▼

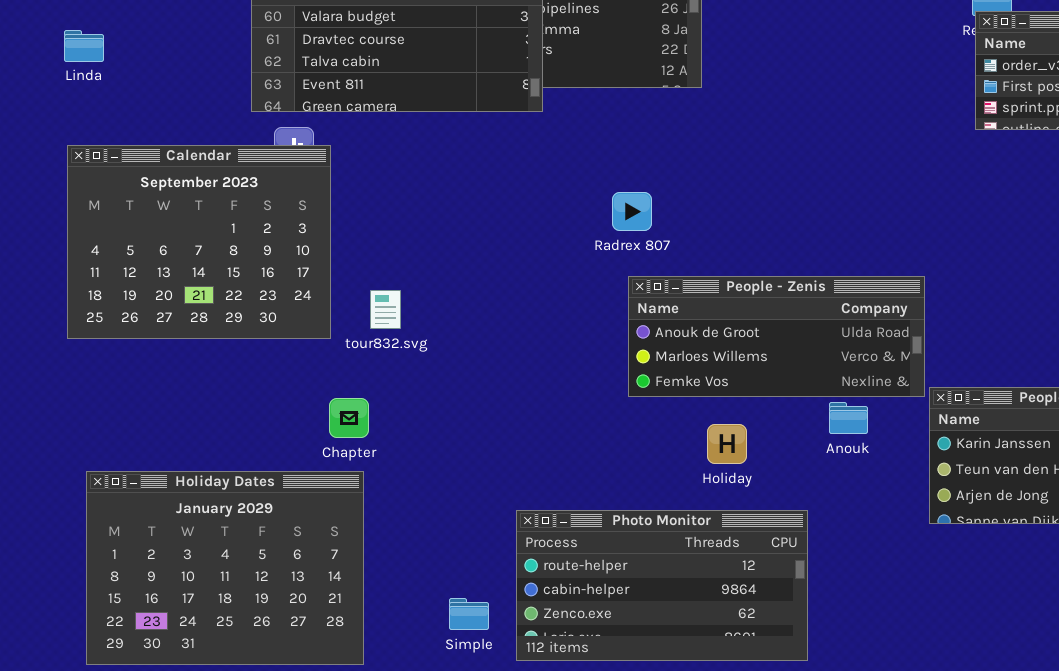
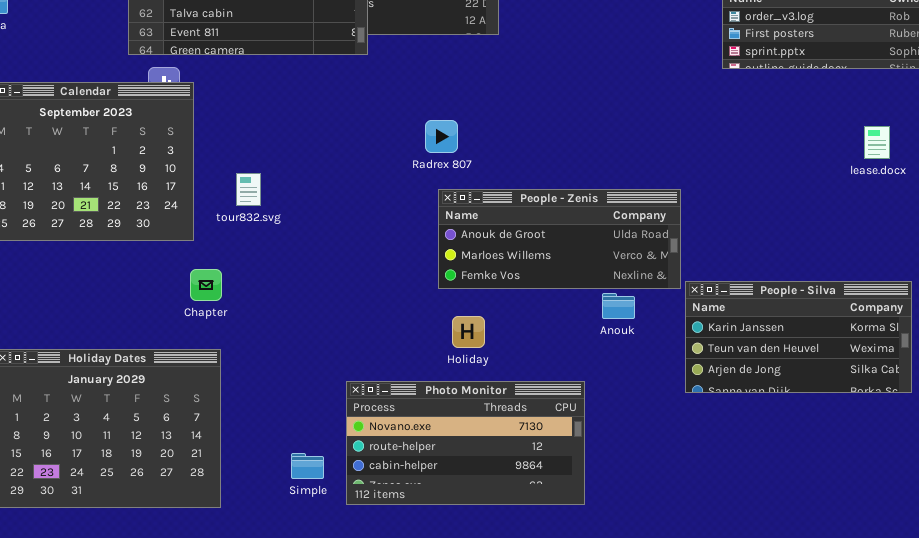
tour832.svg: [370,290,401,329] -> [236,173,261,206], moved
Chapter: [329,398,369,438] -> [190,269,222,301], moved
Holiday: [707,424,747,464] -> [452,316,485,348], moved
Photo Monitor: [516,510,808,661] -> [346,381,585,505], scrolled up 1 row

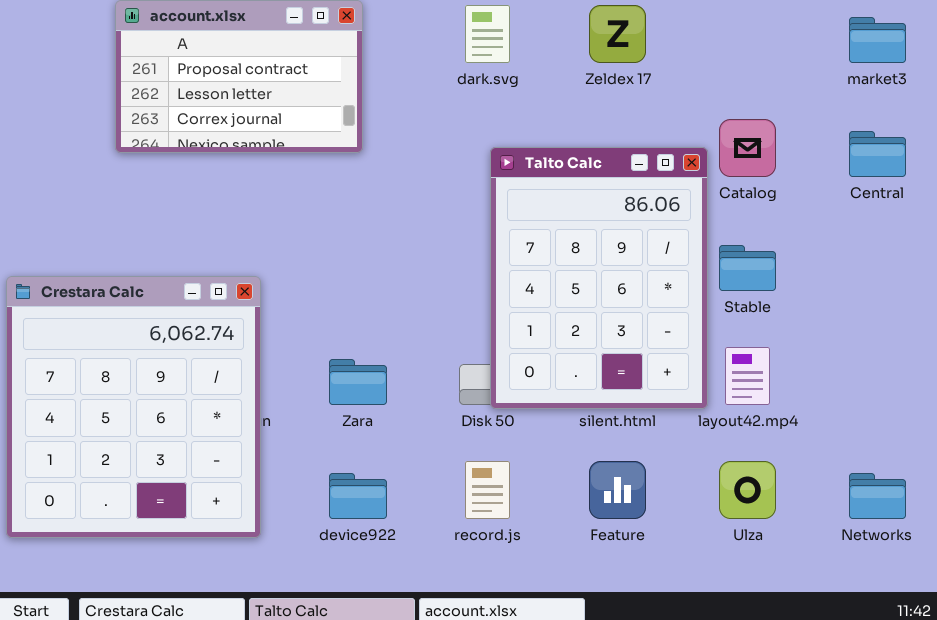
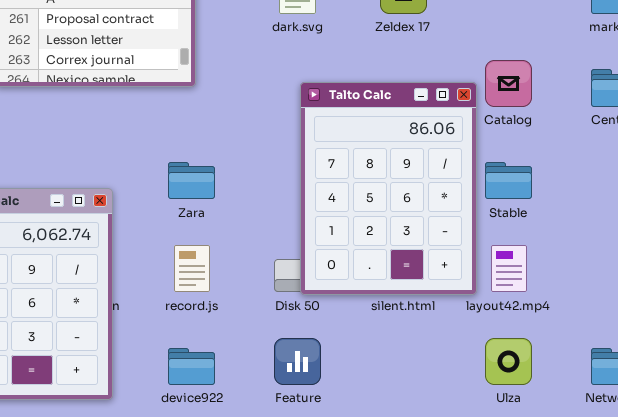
Zara: [329,359,387,405] -> [168,162,215,199], moved
record.js: [465,461,510,519] -> [174,245,210,292], moved
Feature: [589,461,646,519] -> [274,338,321,385], moved

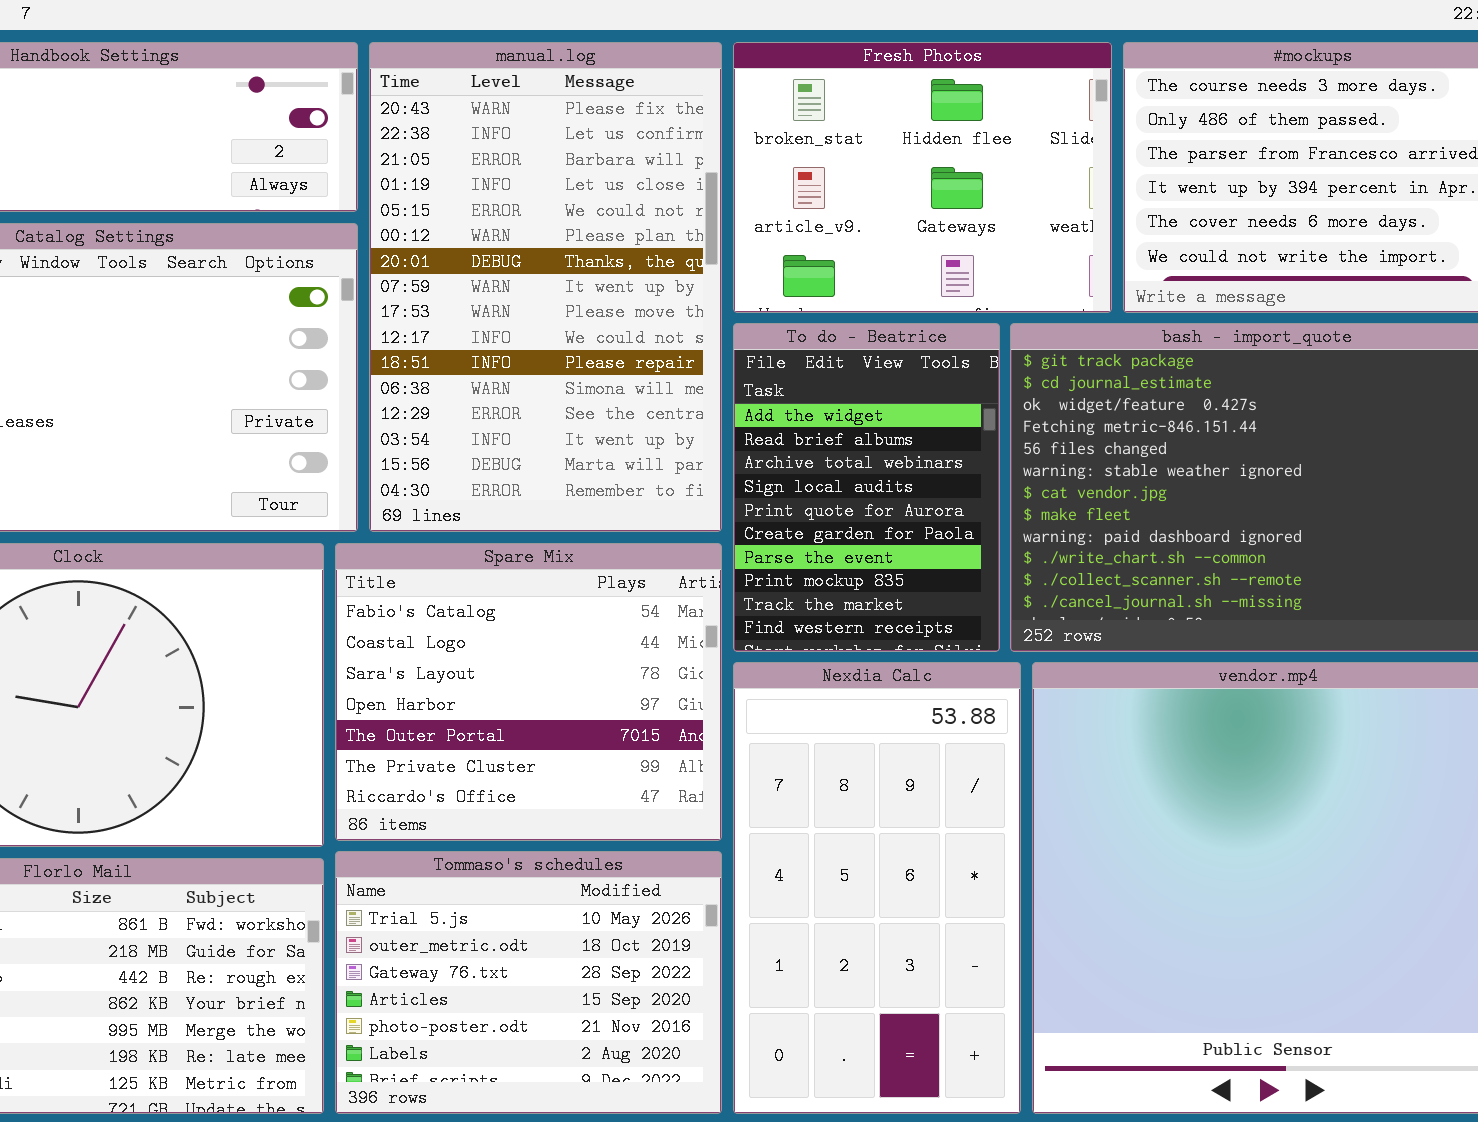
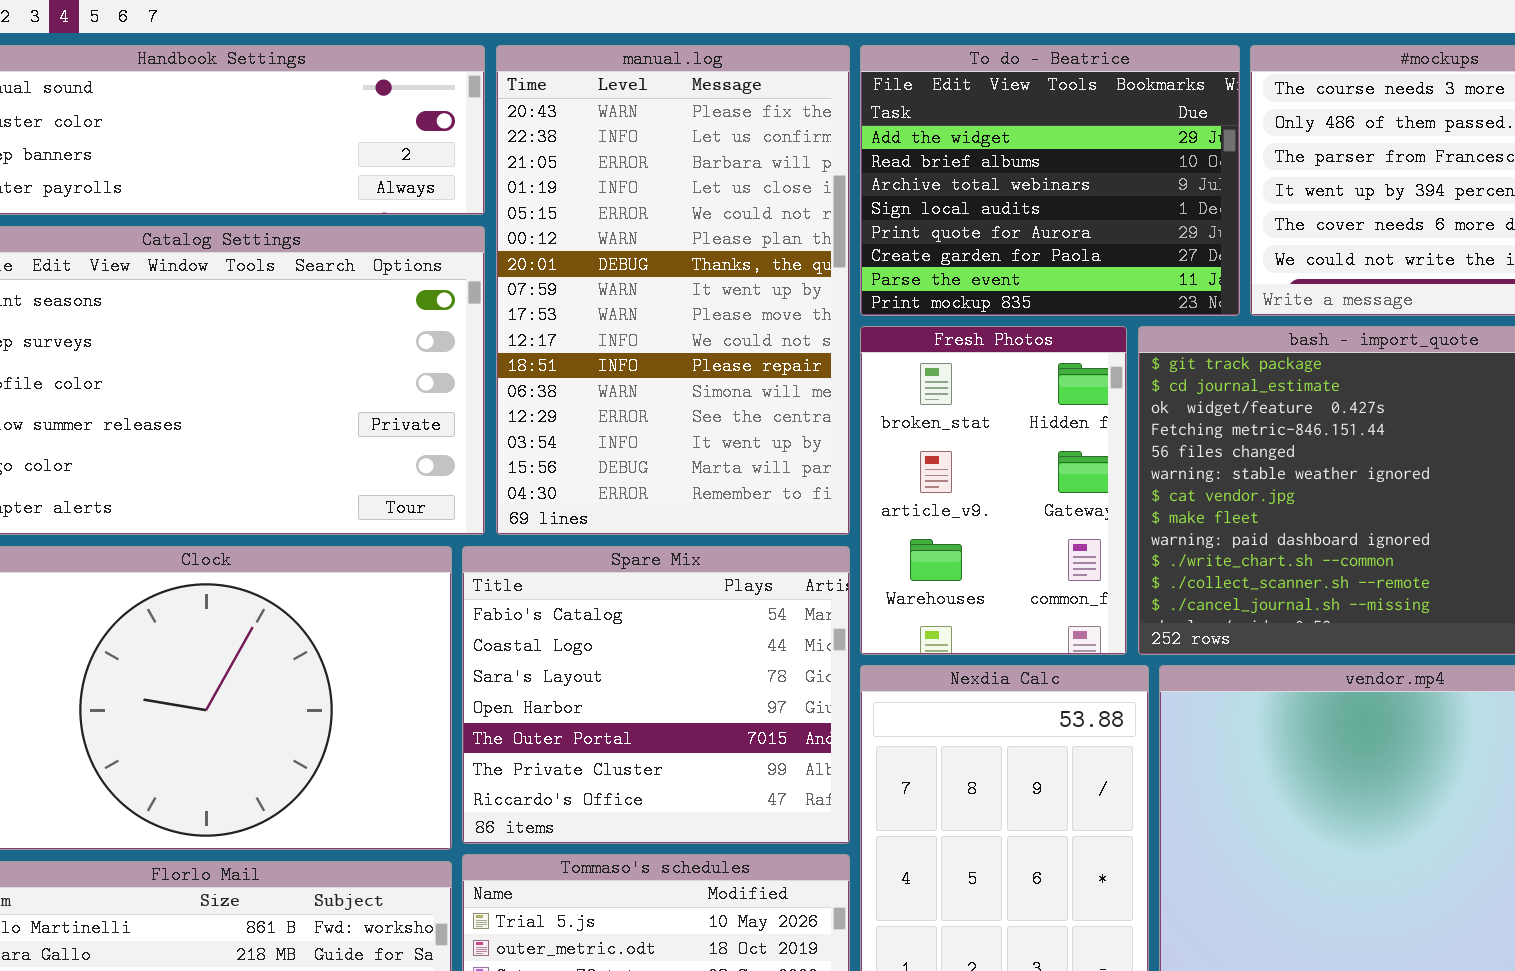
Fresh Photos: [733,42,1112,313] -> [860,326,1127,655], moved, resized
To do - Beatrice: [733,323,1000,652] -> [860,45,1240,316], moved, resized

▲

What is needed:
In the copy, keep every line of the data above exactly and drop each picture.

Exercise output:
tour832.svg: [370,290,401,329] -> [236,173,261,206], moved
Chapter: [329,398,369,438] -> [190,269,222,301], moved
Holiday: [707,424,747,464] -> [452,316,485,348], moved
Photo Monitor: [516,510,808,661] -> [346,381,585,505], scrolled up 1 row

Zara: [329,359,387,405] -> [168,162,215,199], moved
record.js: [465,461,510,519] -> [174,245,210,292], moved
Feature: [589,461,646,519] -> [274,338,321,385], moved

Fresh Photos: [733,42,1112,313] -> [860,326,1127,655], moved, resized
To do - Beatrice: [733,323,1000,652] -> [860,45,1240,316], moved, resized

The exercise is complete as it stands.